> Your goal:
Copy each line of the listing below exactly and drop the images.

> Recorded data:
::::::

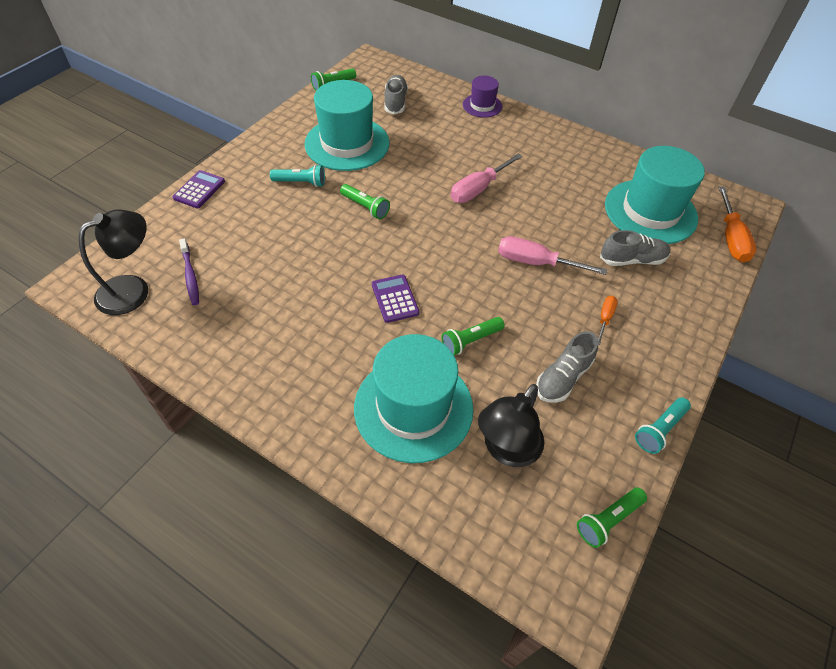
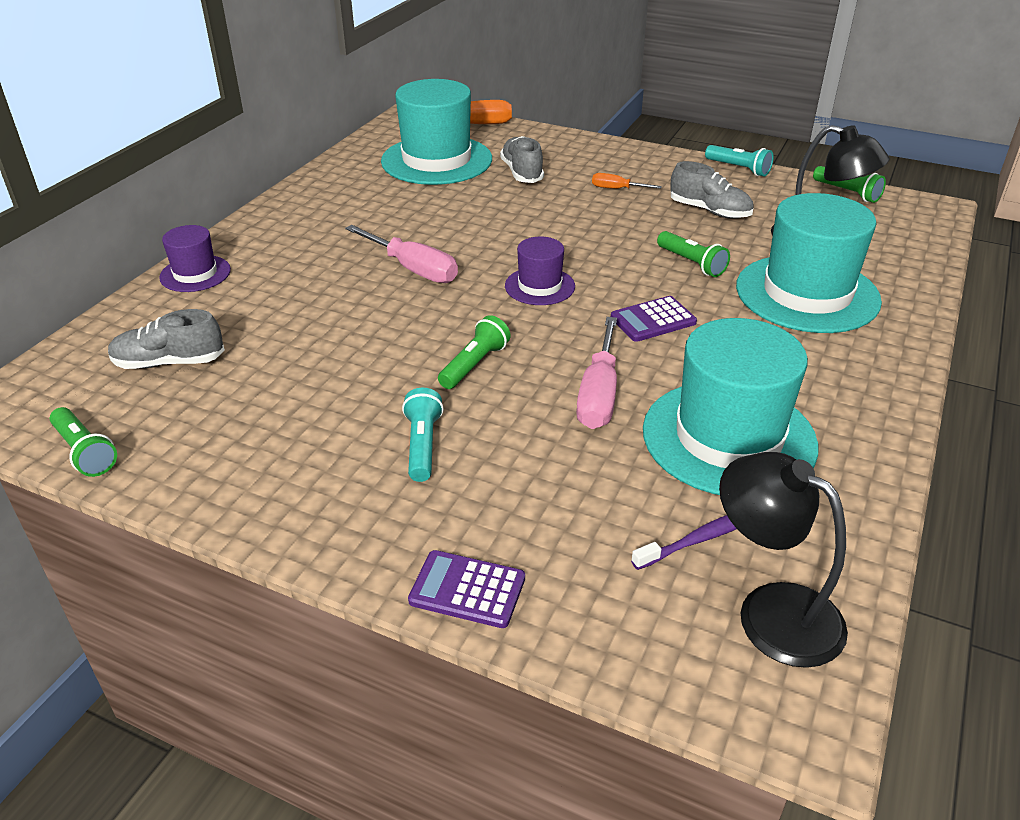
camera: 95 degrees left, 15 degrees down
(347, 143) = (301, 405): turquoise hat -> turquoise hat (729, 437)
(448, 246) = (539, 286): none -> purple hat
(536, 263) = (547, 226): pink screwdriver -> pink screwdriver (599, 394)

::::::

> Solution for this task:
camera: 95 degrees left, 15 degrees down
(347, 143) = (301, 405): turquoise hat -> turquoise hat (729, 437)
(448, 246) = (539, 286): none -> purple hat
(536, 263) = (547, 226): pink screwdriver -> pink screwdriver (599, 394)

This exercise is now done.